WHAT IS REQUIRED>
Beginning with the first line below, output every record verbatim and leave out the images.

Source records
★ ★ ★ ★ ★ ★ ★

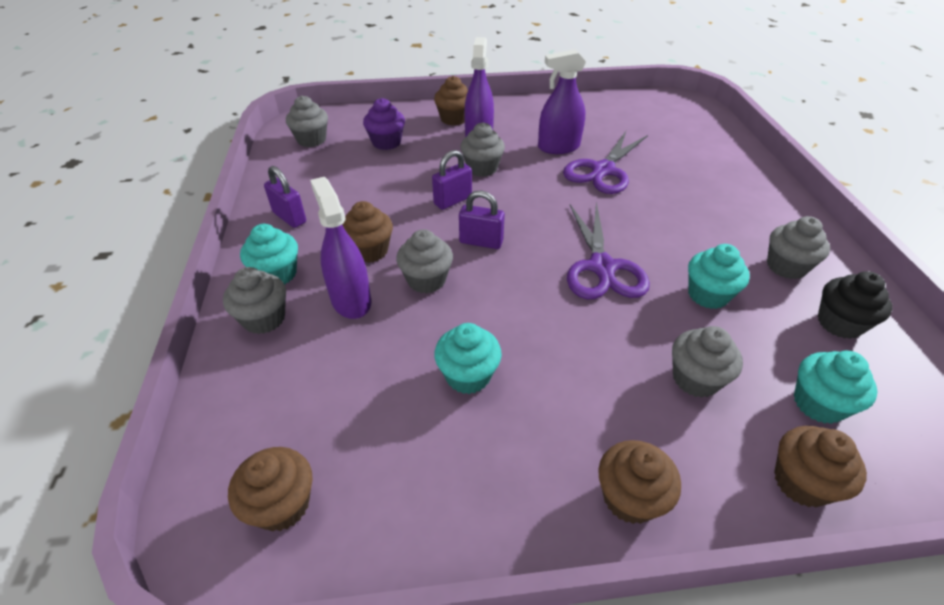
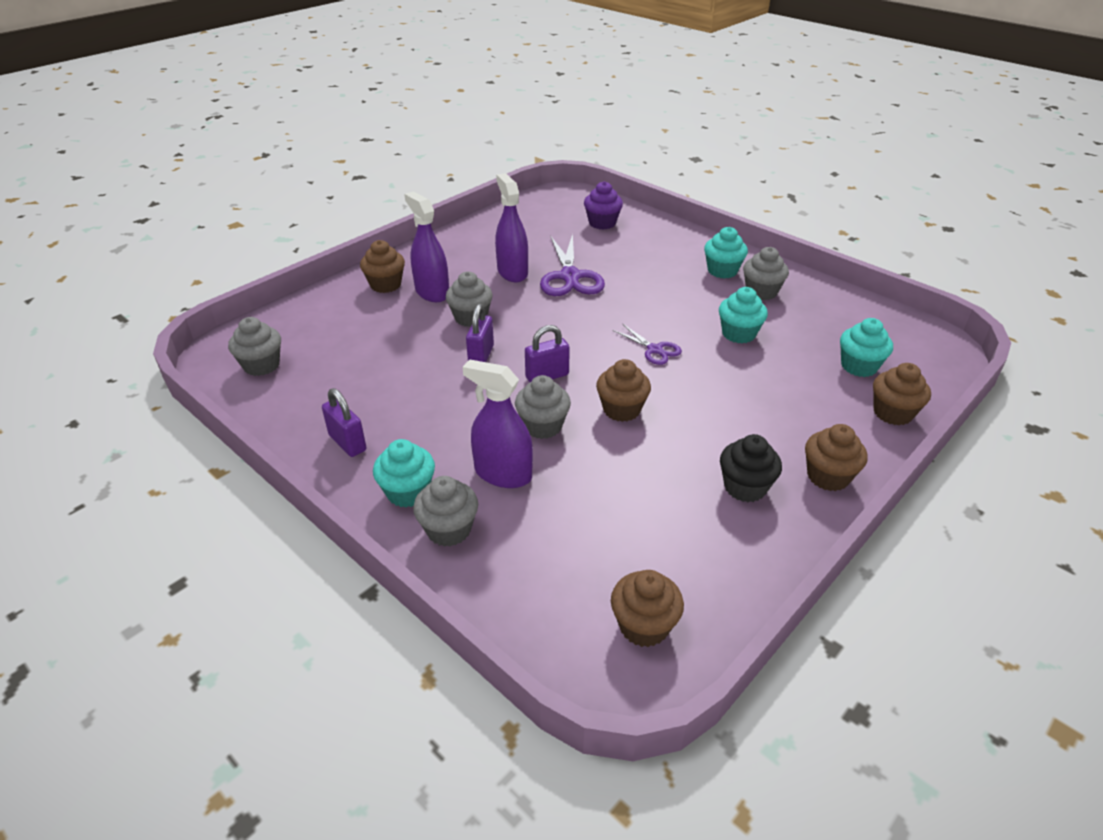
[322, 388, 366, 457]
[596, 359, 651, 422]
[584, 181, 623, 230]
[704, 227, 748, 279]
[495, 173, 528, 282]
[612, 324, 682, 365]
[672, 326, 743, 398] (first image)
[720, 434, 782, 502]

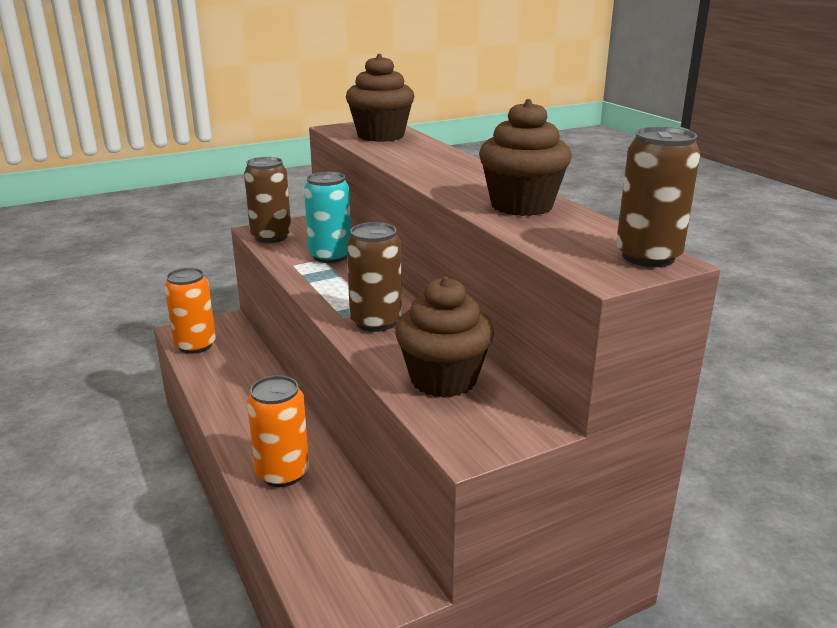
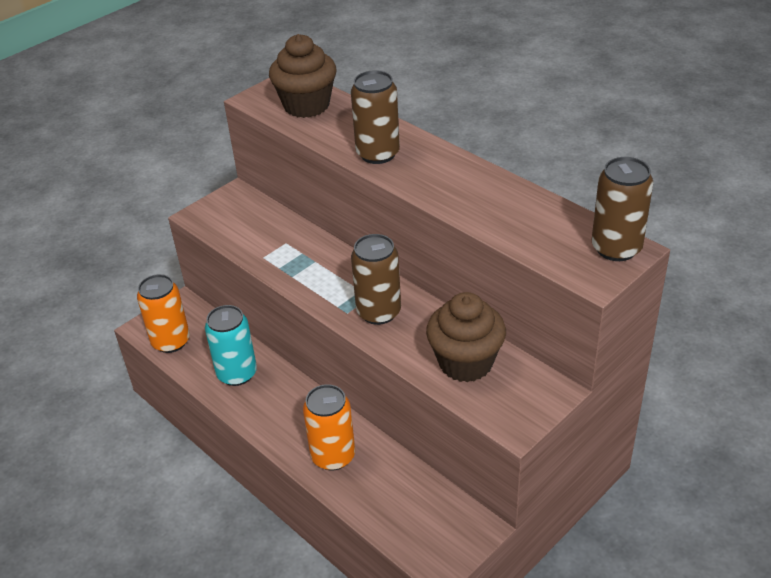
[351, 70, 400, 164]
[205, 305, 257, 386]
[479, 99, 572, 216] (first image)

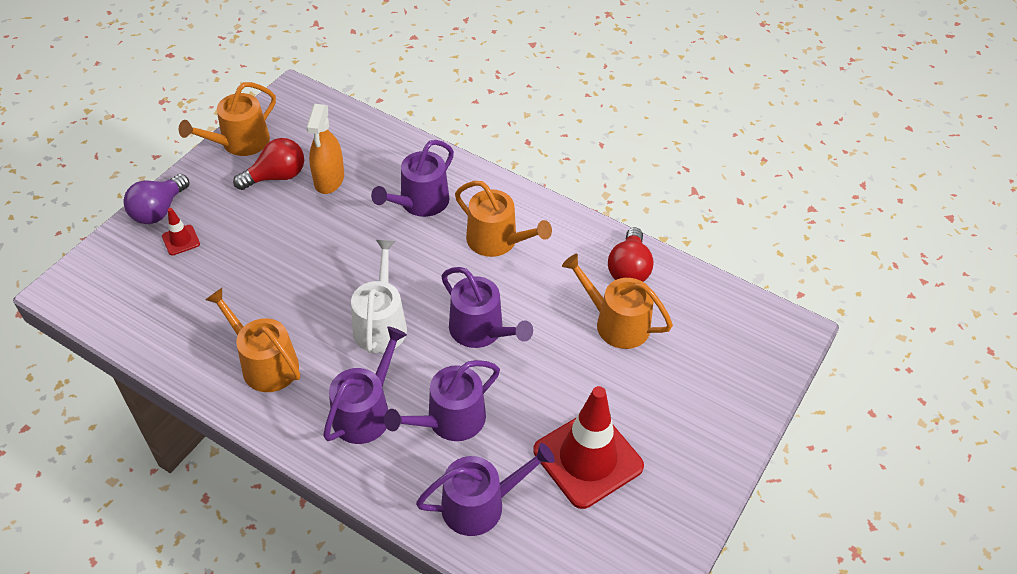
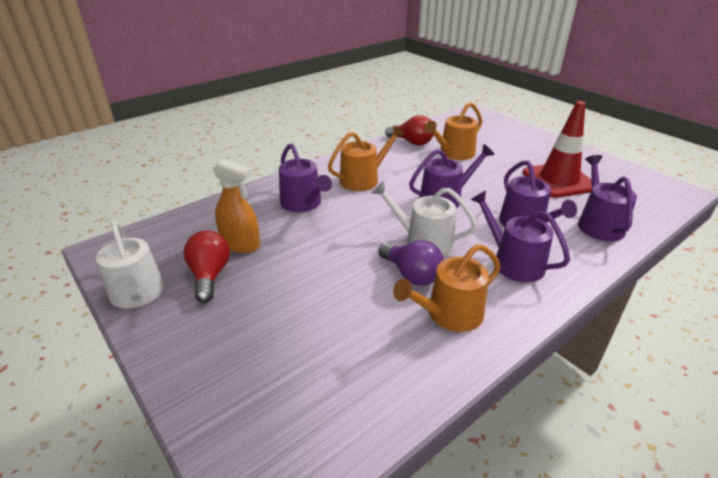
[378, 240, 444, 286]
[162, 208, 200, 255] (first image)
[96, 221, 164, 309]

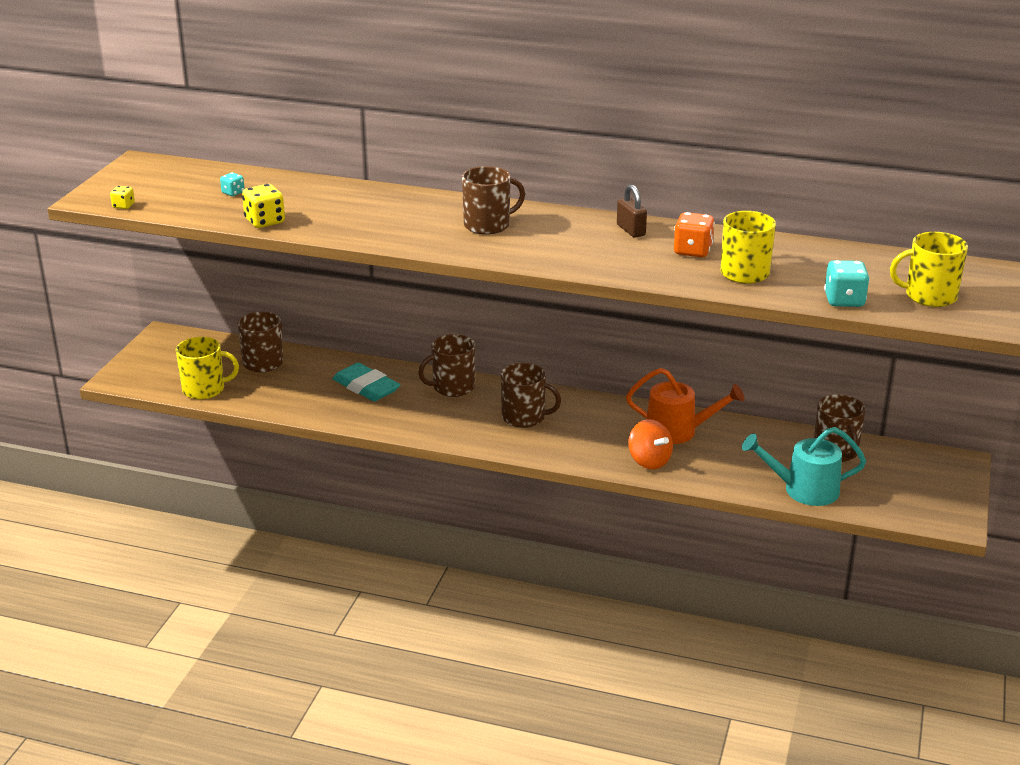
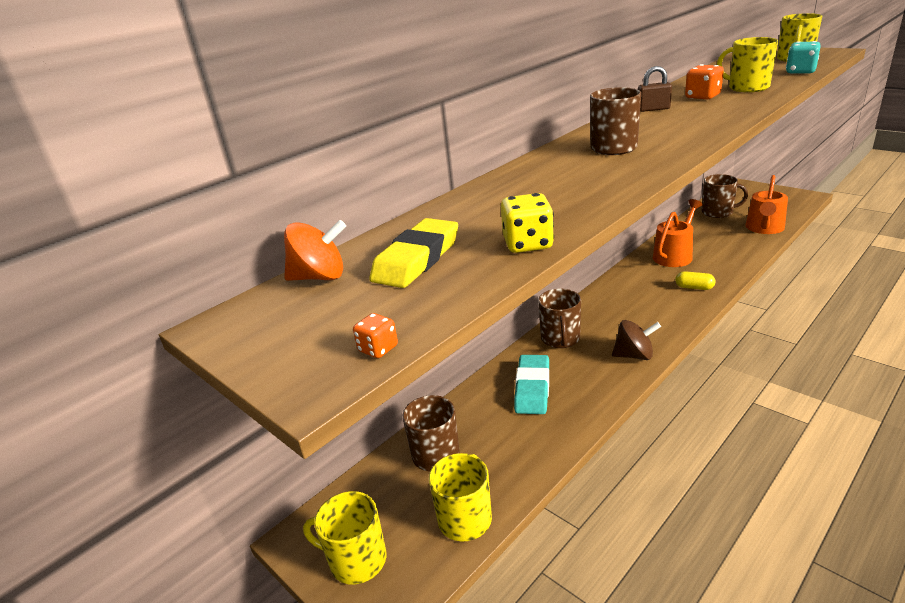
[353, 313, 398, 358]
[370, 218, 458, 288]
[514, 355, 549, 414]
[501, 363, 561, 428] (first image)
[284, 220, 346, 281]
[745, 175, 788, 234]
[303, 491, 387, 585]
[612, 320, 661, 360]
[675, 271, 715, 290]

★ ★ ★ ★ ★ ★ ★

EXERCISE ANSWER>
[322, 388, 366, 457]
[596, 359, 651, 422]
[584, 181, 623, 230]
[704, 227, 748, 279]
[495, 173, 528, 282]
[612, 324, 682, 365]
[672, 326, 743, 398] (first image)
[720, 434, 782, 502]

[351, 70, 400, 164]
[205, 305, 257, 386]
[479, 99, 572, 216] (first image)

[378, 240, 444, 286]
[162, 208, 200, 255] (first image)
[96, 221, 164, 309]

[353, 313, 398, 358]
[370, 218, 458, 288]
[514, 355, 549, 414]
[501, 363, 561, 428] (first image)
[284, 220, 346, 281]
[745, 175, 788, 234]
[303, 491, 387, 585]
[612, 320, 661, 360]
[675, 271, 715, 290]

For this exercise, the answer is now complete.